HOW TO COMPLETE THIS TASK:
From the listing below, copy only the lines from the line that contains "none -> red donut [666,705,727,754]" to the line that contains "blue vase [112,423,158,481]", counting those two lines as part of the copy.

--- --- ---

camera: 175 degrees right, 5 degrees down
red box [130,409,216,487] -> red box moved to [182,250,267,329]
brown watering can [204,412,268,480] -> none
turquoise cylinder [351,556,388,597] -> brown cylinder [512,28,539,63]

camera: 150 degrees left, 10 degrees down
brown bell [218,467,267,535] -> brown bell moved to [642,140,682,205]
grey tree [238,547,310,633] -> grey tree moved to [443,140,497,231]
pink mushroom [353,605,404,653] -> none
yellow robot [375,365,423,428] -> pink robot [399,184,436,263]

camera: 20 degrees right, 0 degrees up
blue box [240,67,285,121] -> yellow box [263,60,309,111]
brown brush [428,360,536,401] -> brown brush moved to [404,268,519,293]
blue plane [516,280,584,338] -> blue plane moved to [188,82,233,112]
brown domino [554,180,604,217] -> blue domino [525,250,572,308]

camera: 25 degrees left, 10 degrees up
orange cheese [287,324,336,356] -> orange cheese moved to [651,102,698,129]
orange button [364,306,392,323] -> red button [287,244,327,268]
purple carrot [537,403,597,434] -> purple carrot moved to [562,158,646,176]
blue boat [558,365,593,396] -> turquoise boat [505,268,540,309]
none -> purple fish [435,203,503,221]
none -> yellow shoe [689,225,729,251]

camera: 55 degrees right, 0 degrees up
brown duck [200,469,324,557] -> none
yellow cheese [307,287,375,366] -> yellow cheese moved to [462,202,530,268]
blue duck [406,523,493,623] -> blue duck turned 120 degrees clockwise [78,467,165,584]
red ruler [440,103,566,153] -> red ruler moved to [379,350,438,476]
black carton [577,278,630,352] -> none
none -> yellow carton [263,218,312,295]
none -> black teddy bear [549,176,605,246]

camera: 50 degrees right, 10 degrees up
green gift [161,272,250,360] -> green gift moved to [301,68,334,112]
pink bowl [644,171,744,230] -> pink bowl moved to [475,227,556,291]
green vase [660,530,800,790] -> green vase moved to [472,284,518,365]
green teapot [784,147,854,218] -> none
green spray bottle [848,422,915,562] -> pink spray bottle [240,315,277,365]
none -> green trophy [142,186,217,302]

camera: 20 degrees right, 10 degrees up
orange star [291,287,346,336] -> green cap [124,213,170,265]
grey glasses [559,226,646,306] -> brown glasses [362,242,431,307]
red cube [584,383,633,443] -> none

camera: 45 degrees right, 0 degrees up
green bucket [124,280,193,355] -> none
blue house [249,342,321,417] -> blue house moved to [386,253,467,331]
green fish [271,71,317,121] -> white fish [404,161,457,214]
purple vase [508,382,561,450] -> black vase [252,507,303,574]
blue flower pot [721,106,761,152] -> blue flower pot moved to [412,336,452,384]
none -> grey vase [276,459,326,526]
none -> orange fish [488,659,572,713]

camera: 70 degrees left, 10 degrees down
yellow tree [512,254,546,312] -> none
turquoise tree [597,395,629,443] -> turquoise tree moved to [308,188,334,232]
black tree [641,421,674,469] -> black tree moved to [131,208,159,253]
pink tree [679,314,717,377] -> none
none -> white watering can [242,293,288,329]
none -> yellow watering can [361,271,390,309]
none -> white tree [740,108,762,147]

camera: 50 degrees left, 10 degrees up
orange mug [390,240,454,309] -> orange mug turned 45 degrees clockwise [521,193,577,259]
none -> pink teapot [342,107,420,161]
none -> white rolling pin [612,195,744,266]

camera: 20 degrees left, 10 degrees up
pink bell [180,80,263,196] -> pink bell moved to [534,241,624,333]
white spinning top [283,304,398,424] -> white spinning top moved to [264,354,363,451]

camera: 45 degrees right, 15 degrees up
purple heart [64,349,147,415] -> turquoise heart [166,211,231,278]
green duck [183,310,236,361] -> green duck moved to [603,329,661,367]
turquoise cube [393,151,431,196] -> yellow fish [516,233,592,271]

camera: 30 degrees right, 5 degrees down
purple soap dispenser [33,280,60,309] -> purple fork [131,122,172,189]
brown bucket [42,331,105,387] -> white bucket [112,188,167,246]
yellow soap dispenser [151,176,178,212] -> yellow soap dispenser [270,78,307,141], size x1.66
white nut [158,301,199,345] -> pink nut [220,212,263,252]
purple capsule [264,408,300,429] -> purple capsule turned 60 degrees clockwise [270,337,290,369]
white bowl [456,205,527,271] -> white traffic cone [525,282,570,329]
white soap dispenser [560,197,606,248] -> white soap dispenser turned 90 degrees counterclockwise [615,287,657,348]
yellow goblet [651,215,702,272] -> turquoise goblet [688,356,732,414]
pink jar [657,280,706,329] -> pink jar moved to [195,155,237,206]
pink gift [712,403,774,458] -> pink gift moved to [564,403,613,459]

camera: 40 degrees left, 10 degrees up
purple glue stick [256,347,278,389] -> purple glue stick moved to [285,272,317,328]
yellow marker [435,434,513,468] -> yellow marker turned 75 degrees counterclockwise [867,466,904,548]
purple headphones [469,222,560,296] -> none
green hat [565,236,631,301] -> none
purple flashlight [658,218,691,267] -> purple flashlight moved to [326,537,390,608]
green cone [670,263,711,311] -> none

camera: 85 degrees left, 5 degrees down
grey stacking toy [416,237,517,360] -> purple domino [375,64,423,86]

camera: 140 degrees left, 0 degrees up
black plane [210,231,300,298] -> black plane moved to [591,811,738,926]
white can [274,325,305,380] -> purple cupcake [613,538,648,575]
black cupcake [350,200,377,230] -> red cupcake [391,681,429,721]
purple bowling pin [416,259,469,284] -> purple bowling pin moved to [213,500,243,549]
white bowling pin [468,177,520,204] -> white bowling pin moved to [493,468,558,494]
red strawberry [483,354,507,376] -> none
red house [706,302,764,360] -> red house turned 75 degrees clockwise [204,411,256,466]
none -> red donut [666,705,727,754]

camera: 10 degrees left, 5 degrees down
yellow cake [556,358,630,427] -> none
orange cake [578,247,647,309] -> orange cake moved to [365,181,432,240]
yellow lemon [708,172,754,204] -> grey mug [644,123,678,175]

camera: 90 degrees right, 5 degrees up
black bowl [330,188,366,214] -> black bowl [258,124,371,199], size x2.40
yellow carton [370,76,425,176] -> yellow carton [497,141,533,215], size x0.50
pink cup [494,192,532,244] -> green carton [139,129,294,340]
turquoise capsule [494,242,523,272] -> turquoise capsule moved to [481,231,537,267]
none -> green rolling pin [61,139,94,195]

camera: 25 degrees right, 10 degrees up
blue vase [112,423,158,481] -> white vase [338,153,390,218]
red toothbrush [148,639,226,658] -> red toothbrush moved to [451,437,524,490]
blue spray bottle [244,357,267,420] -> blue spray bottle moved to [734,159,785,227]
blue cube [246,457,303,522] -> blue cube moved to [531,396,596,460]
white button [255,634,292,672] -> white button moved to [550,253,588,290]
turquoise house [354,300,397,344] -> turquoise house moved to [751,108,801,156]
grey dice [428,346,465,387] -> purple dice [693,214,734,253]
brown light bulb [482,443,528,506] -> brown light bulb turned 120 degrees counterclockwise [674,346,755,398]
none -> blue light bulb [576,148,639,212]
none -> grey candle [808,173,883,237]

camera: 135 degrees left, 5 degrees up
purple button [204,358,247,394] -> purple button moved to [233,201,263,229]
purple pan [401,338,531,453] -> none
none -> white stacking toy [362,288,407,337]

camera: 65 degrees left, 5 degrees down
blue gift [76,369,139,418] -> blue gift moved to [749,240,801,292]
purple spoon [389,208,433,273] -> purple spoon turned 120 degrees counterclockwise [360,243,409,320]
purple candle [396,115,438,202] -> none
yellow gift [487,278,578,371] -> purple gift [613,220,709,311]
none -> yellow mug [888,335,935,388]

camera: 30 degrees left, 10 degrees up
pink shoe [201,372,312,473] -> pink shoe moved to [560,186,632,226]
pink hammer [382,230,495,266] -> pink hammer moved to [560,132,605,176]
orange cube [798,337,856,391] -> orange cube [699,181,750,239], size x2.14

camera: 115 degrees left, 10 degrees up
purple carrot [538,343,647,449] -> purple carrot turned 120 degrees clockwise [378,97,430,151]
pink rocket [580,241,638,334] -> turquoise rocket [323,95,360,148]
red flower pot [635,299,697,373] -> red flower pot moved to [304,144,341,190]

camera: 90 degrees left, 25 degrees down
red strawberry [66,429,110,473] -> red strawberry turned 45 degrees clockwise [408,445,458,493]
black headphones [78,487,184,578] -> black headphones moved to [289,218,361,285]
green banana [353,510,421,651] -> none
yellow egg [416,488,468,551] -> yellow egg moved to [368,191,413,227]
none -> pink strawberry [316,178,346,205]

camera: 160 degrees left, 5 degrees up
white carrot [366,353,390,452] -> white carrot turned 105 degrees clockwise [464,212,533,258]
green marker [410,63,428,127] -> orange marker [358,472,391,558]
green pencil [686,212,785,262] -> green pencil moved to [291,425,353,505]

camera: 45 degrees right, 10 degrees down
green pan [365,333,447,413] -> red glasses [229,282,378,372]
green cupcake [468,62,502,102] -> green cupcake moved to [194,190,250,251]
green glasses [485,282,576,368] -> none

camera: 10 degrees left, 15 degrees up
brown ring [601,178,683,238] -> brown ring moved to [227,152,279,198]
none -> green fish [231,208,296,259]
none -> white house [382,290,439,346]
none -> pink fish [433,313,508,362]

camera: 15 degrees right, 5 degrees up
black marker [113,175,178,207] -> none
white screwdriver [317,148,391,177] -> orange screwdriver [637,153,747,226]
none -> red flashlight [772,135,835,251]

--- --- ---

TASK RESPONSE:
none -> red donut [666,705,727,754]

camera: 10 degrees left, 5 degrees down
yellow cake [556,358,630,427] -> none
orange cake [578,247,647,309] -> orange cake moved to [365,181,432,240]
yellow lemon [708,172,754,204] -> grey mug [644,123,678,175]

camera: 90 degrees right, 5 degrees up
black bowl [330,188,366,214] -> black bowl [258,124,371,199], size x2.40
yellow carton [370,76,425,176] -> yellow carton [497,141,533,215], size x0.50
pink cup [494,192,532,244] -> green carton [139,129,294,340]
turquoise capsule [494,242,523,272] -> turquoise capsule moved to [481,231,537,267]
none -> green rolling pin [61,139,94,195]

camera: 25 degrees right, 10 degrees up
blue vase [112,423,158,481] -> white vase [338,153,390,218]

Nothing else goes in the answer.